#### TASK DETAILS
Reproduce the listing below from its first line through the line containing "18: (1275, 827)", including both of those lines, and leave the pictures out of your copy.

#### MATERIAL SHOWN
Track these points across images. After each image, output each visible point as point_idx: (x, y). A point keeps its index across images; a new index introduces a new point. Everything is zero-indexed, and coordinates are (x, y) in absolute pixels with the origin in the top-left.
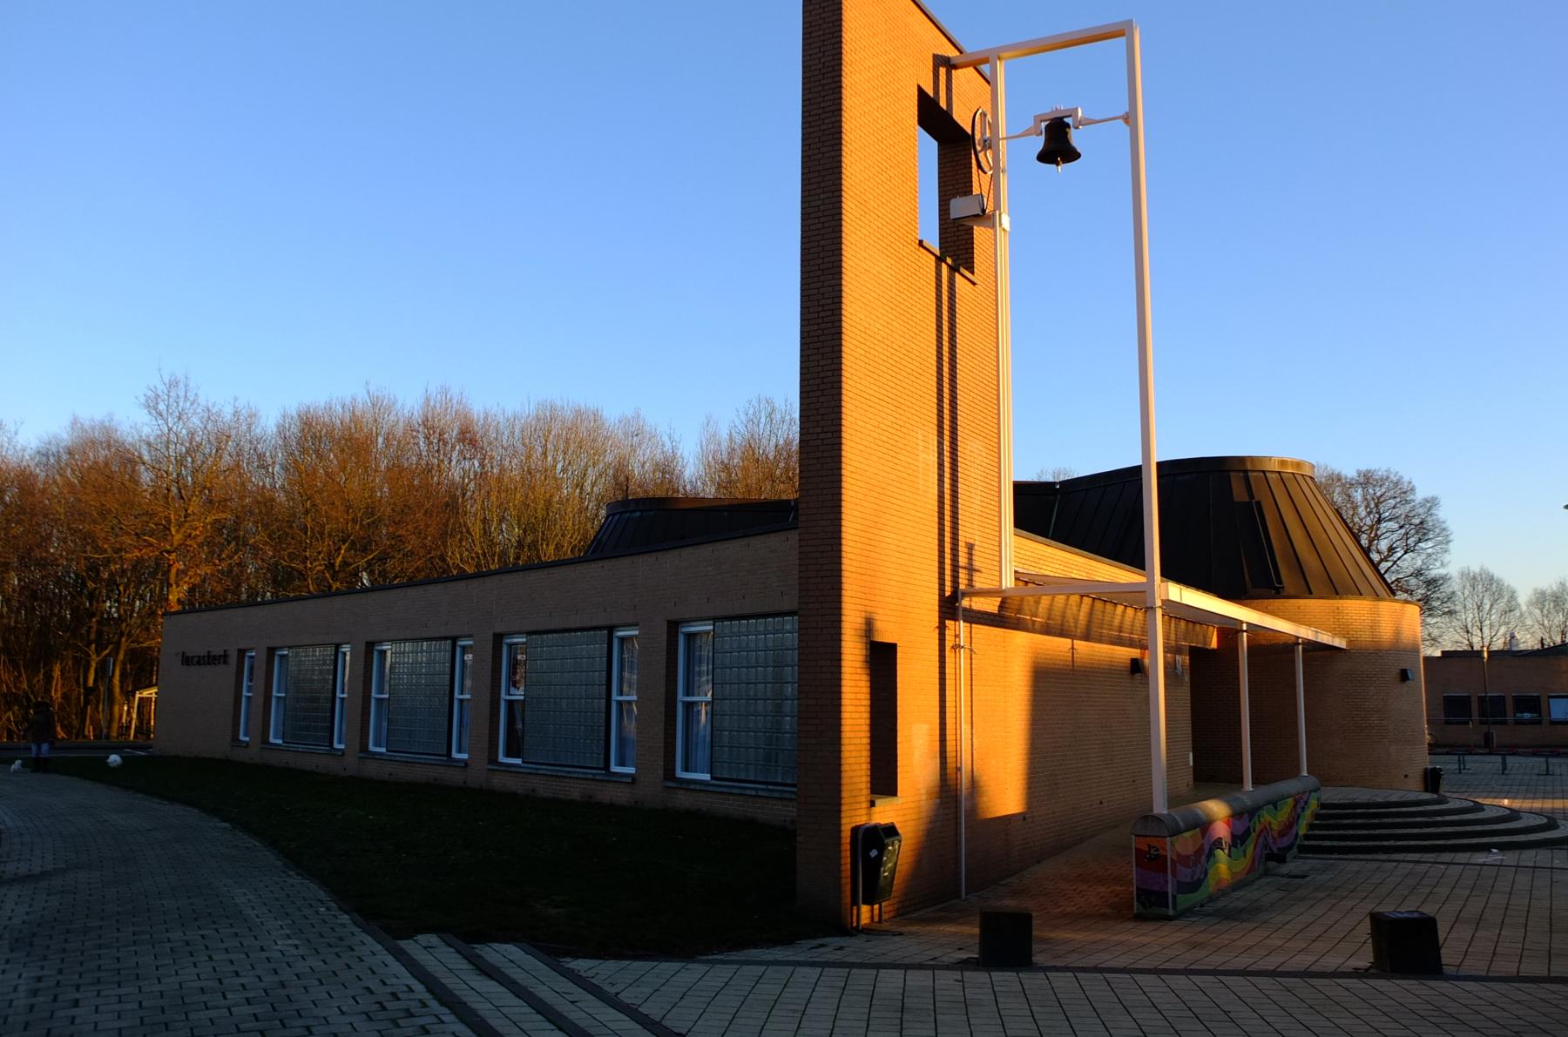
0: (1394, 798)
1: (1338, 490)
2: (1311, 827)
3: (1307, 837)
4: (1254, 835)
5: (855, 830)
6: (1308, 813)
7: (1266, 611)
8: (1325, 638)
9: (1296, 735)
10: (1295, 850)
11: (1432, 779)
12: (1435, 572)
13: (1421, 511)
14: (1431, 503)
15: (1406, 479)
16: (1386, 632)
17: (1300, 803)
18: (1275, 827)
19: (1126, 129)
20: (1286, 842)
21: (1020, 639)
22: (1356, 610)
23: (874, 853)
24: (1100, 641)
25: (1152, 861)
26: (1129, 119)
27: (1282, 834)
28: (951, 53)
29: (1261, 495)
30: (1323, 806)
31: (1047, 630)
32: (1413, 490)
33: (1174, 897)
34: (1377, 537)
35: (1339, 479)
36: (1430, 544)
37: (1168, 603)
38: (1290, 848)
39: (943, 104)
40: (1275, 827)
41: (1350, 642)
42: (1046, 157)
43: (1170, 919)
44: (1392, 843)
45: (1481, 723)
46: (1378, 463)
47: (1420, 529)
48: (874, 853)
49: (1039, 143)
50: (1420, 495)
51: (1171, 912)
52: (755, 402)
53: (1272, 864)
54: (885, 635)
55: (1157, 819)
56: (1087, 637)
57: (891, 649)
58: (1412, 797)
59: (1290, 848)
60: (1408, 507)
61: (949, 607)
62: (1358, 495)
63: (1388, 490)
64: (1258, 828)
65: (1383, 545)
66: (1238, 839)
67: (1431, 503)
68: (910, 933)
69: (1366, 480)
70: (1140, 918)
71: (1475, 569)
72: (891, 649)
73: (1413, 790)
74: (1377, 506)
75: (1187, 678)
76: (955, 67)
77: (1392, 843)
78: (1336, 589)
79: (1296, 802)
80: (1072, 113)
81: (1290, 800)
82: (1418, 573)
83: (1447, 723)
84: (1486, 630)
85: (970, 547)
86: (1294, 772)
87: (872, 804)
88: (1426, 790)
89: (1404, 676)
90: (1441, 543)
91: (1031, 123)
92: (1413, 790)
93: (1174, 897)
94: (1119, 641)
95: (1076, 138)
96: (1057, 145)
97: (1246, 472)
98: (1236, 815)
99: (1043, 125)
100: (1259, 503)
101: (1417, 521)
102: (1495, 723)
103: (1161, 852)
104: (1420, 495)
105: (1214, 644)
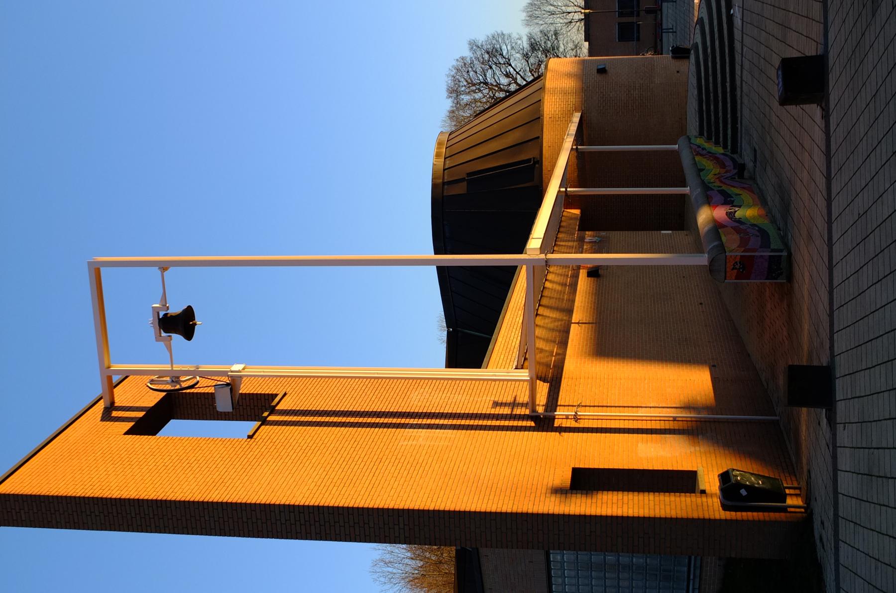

#### REPLY TO THE TASK
Track these points across images. After each image, output each visible point as point_idx: (x, y). A point keeps its index across images; a new index introduces a new point. Everything is zero-indexed, and coordinates are (x, y) in absolute pixels with the origin in the top-left.
0: (1394, 798)
1: (1338, 490)
2: (1311, 827)
3: (1307, 837)
4: (1254, 835)
5: (855, 830)
6: (1308, 813)
7: (1266, 611)
8: (1325, 638)
9: (1296, 735)
10: (1295, 850)
11: (1432, 779)
12: (1435, 572)
13: (1421, 511)
14: (1431, 503)
15: (1406, 479)
16: (1386, 632)
17: (1300, 803)
18: (1275, 827)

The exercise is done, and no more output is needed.